- [WHAT YOU HAVE TO DO]
Go through the data below. List every line that holds the word "none".

- [SUPPLIED DATA]
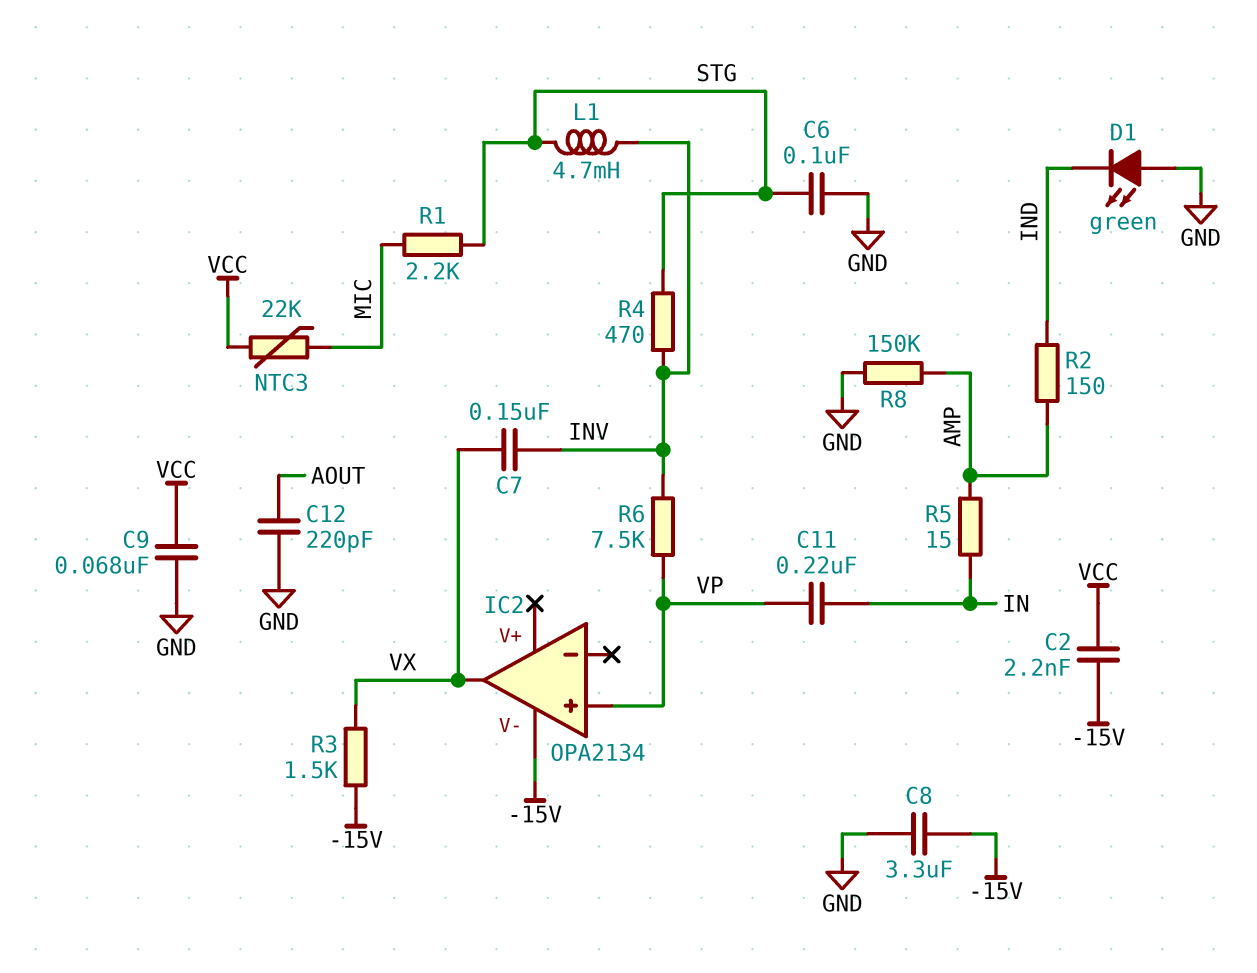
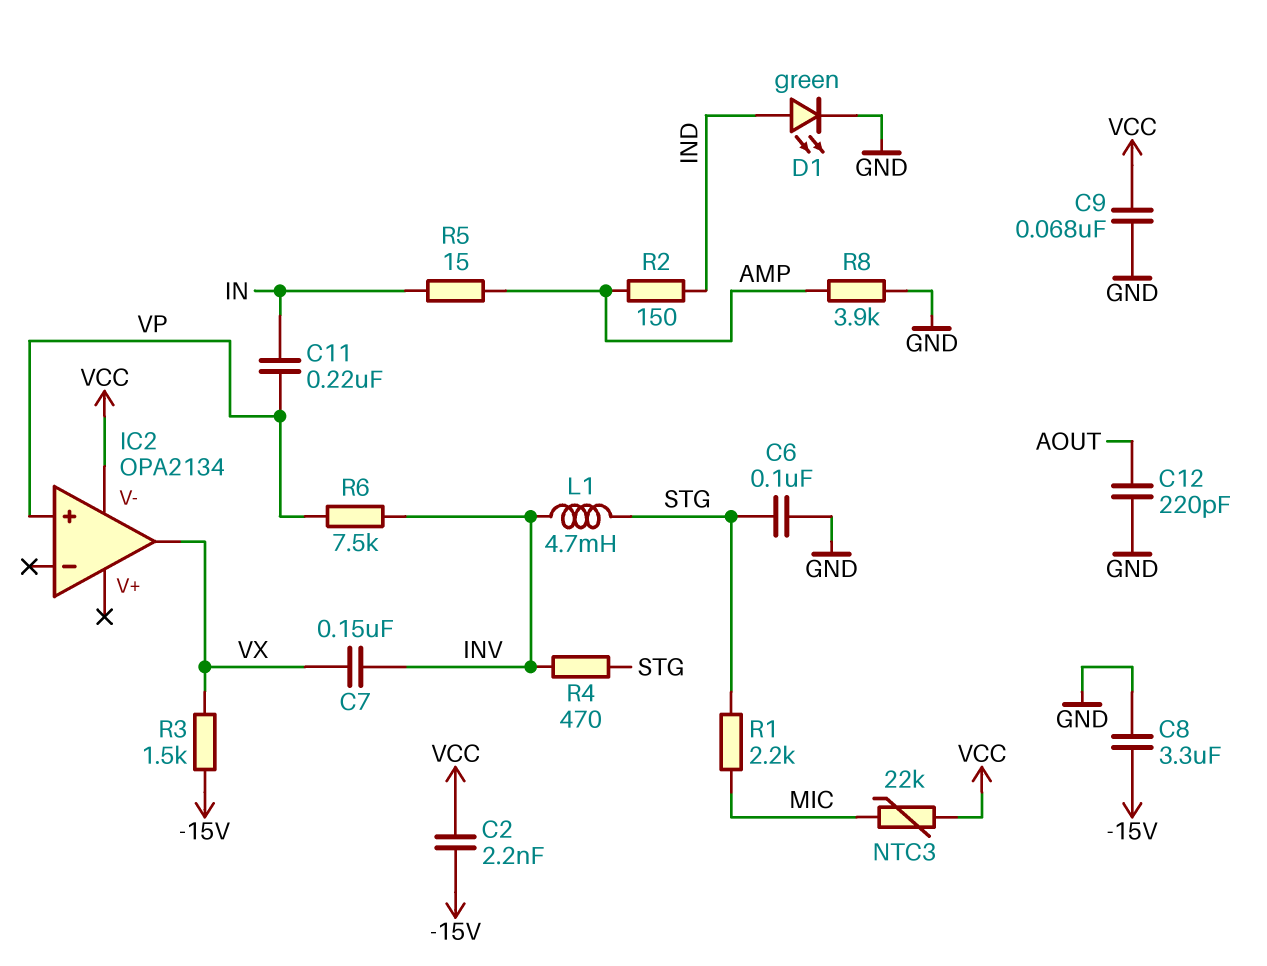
D1: LED green (A GND, K IND) -> LED green (A IND, K GND)
IC2 pin V-: -15V -> VCC
R8: 150k (AMP, GND) -> 3.9k (AMP, GND)

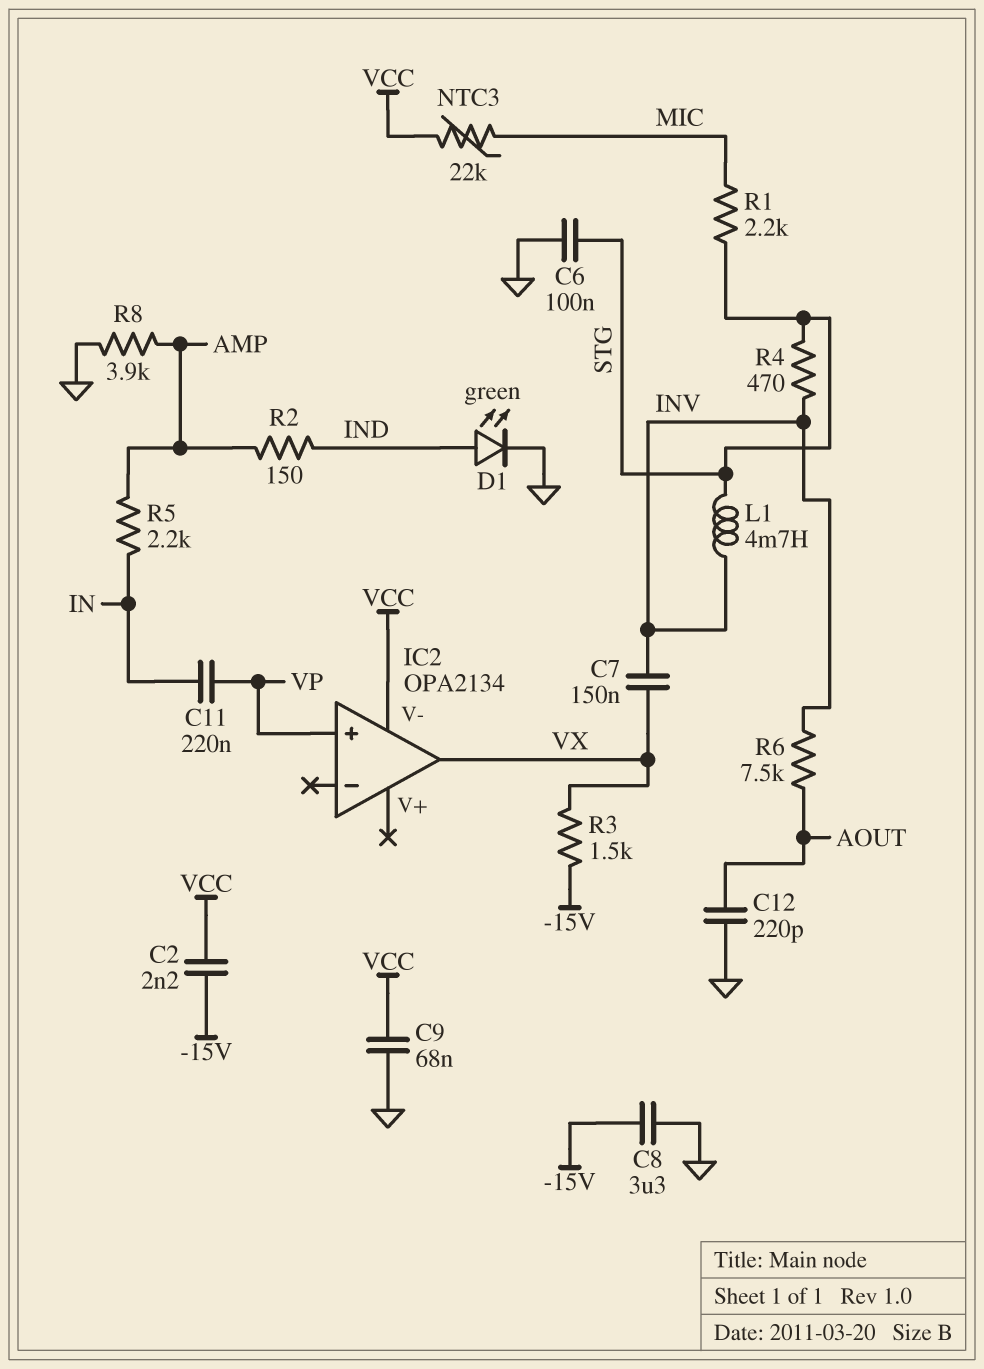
R5: 15 (AMP, IN) -> 2.2k (AMP, IN)
R6: 7.5k (INV, VP) -> 7.5k (AOUT, INV)

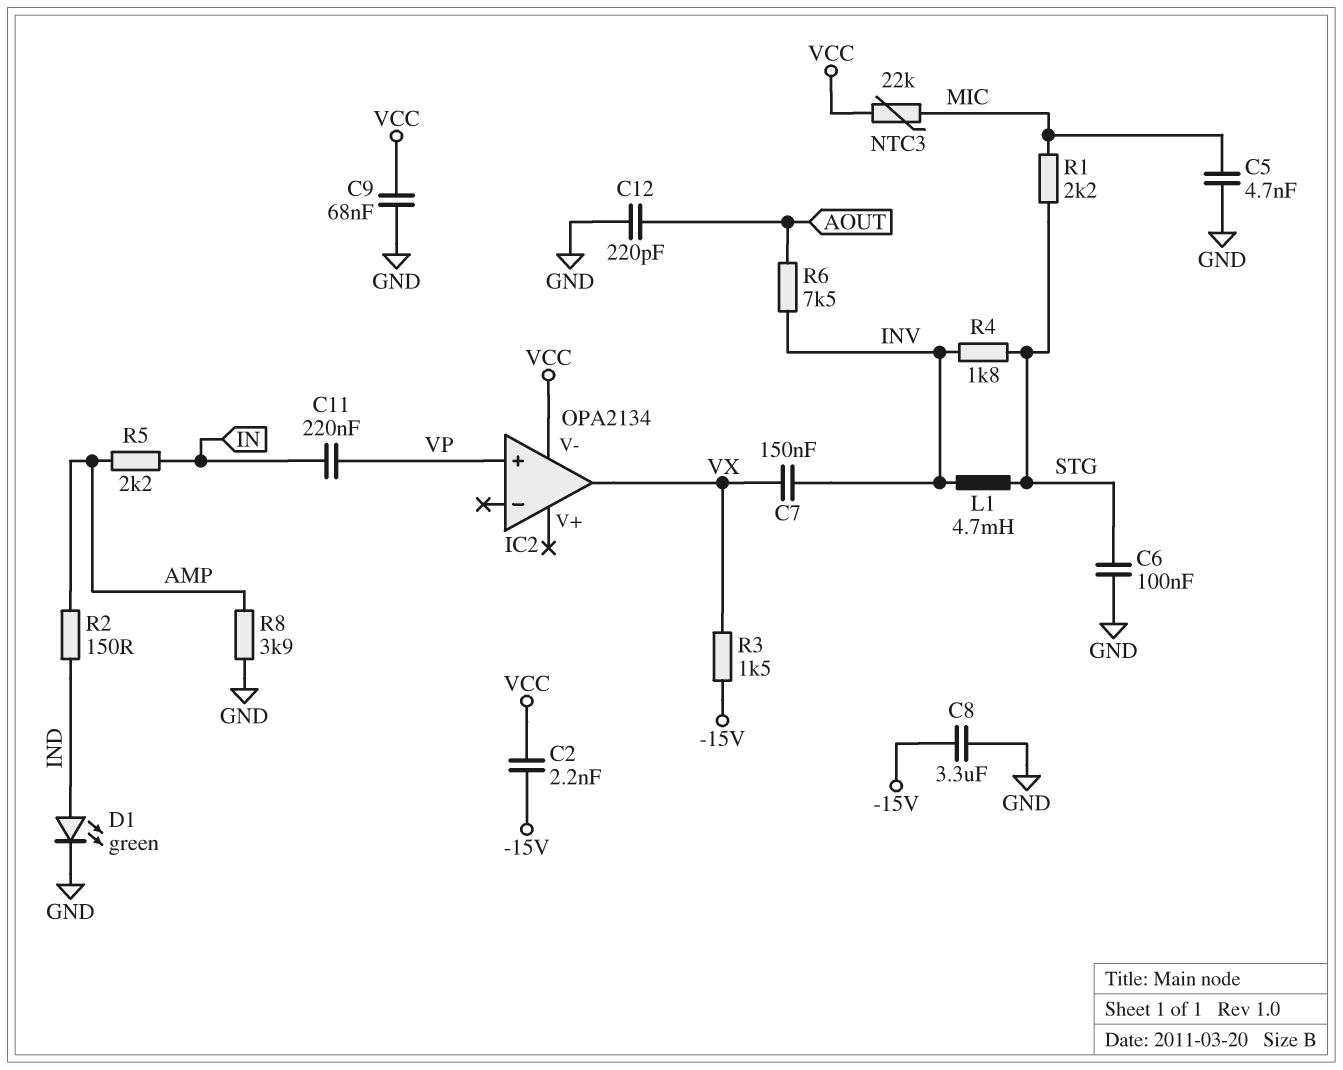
C5: none -> 4.7nF (GND, MIC)
R4: 470 (INV, STG) -> 1.8k (INV, STG)

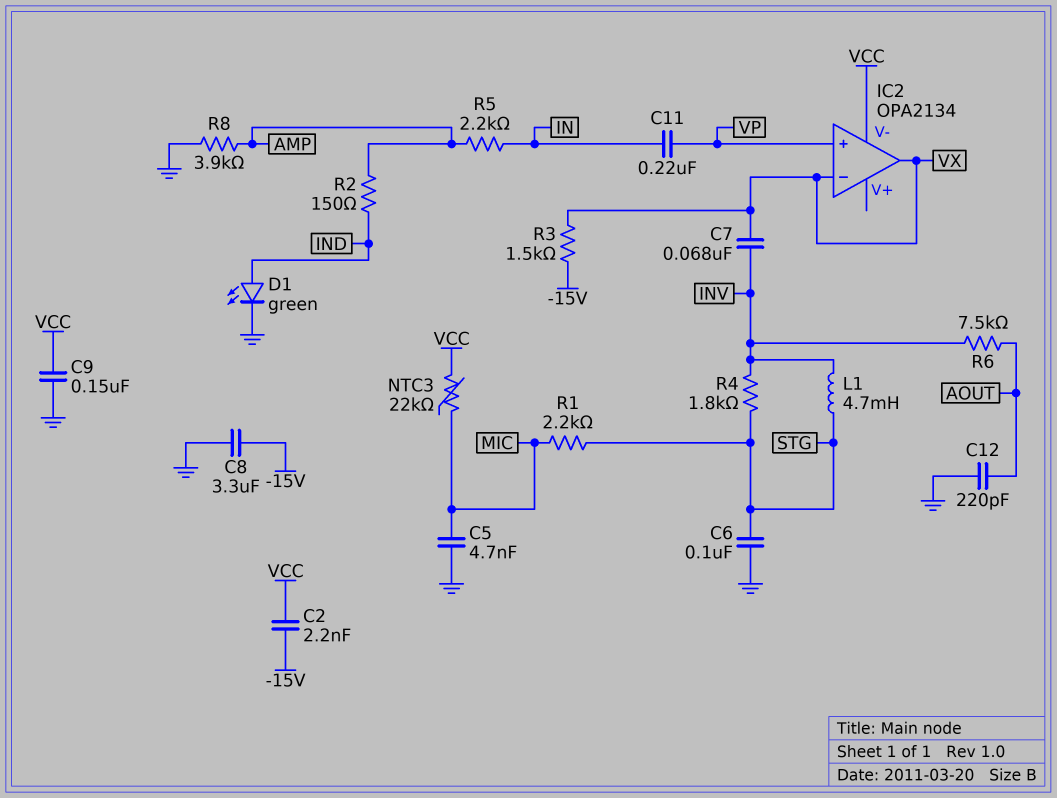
C7: 150nF (INV, VX) -> 68nF (INV, VX)
C9: 68nF (GND, VCC) -> 150nF (GND, VCC)
IC2 pin in-: none -> VX

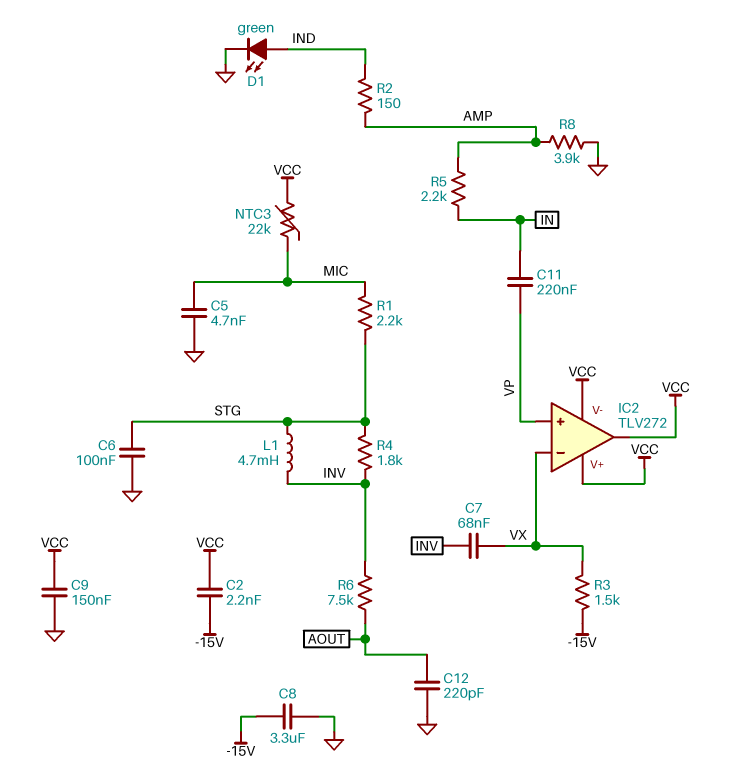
IC2: OPA2134 -> TLV272
IC2 pin V+: none -> VCC
IC2 pin out: VX -> VCC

- [RESPONSE TO THIS EXERCISE]
C5: none -> 4.7nF (GND, MIC)
IC2 pin in-: none -> VX
IC2 pin V+: none -> VCC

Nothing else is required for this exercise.